### WHAT IS EXPECTED
Exact wording is required: give all the records again, minus the pictures.

### DATA RECORDS
*-*-*
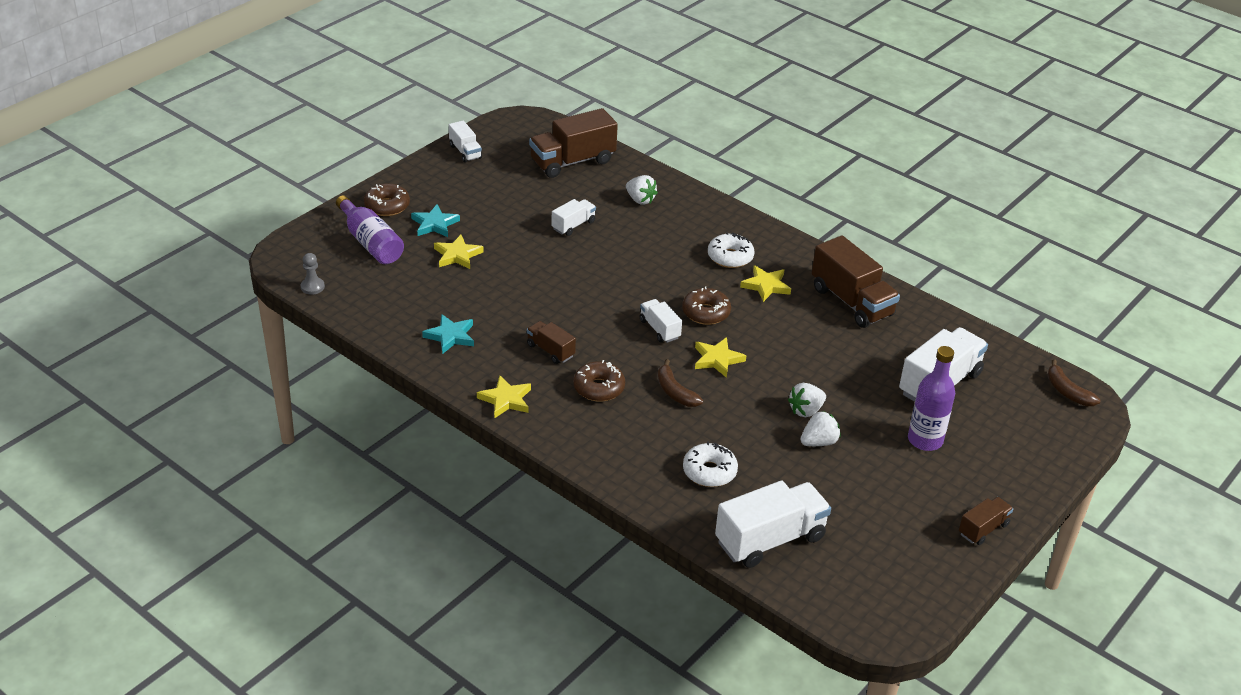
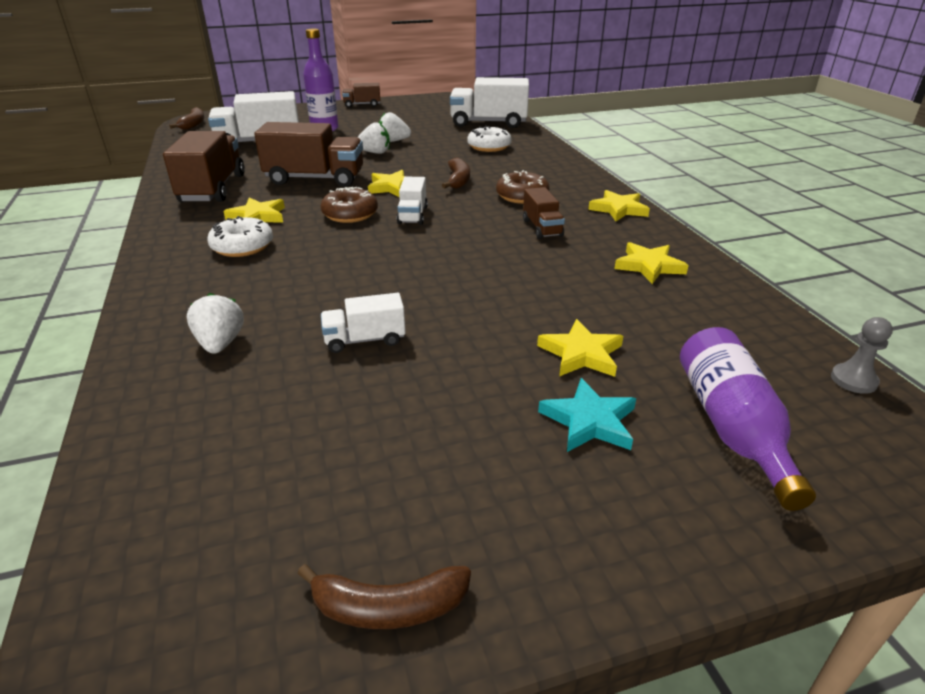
camera: 145 degrees left, 5 degrees down
(387, 206) = (673, 502): brown donut -> none
(450, 336) = (649, 266): turquoise star -> yellow star
(465, 152) = (389, 607): white truck -> brown banana
(572, 162) = (207, 462): brown truck -> brown truck (315, 179)

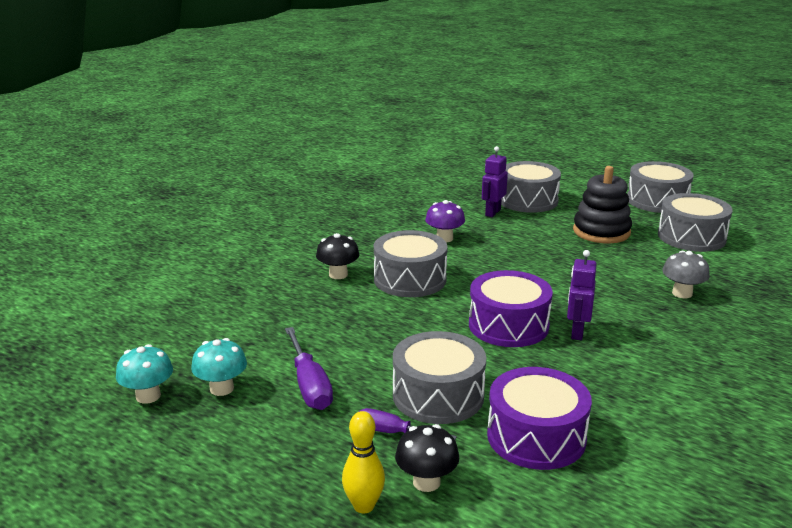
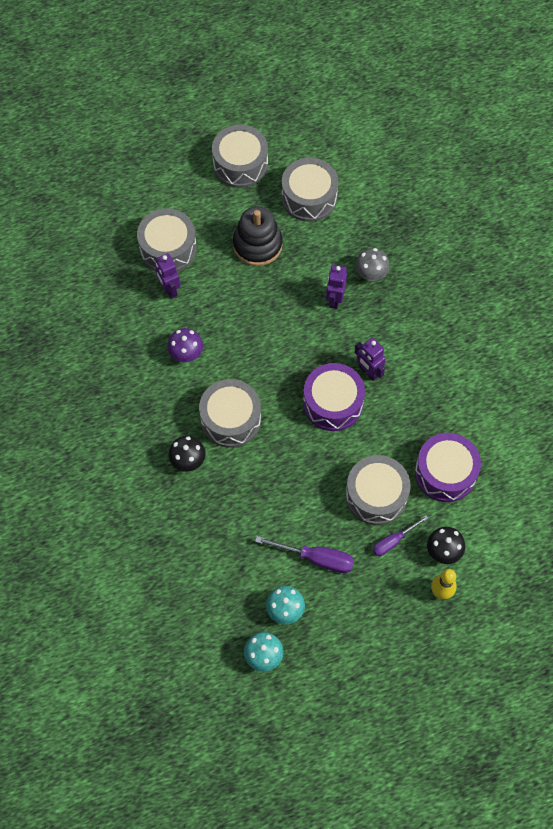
camera: 55 degrees left, 40 degrees up
(619, 285) = (334, 299): none -> purple robot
*-*-*
### EXERCISE RESULT
camera: 145 degrees left, 5 degrees down
(387, 206) = (673, 502): brown donut -> none
(450, 336) = (649, 266): turquoise star -> yellow star
(465, 152) = (389, 607): white truck -> brown banana
(572, 162) = (207, 462): brown truck -> brown truck (315, 179)

camera: 55 degrees left, 40 degrees up
(619, 285) = (334, 299): none -> purple robot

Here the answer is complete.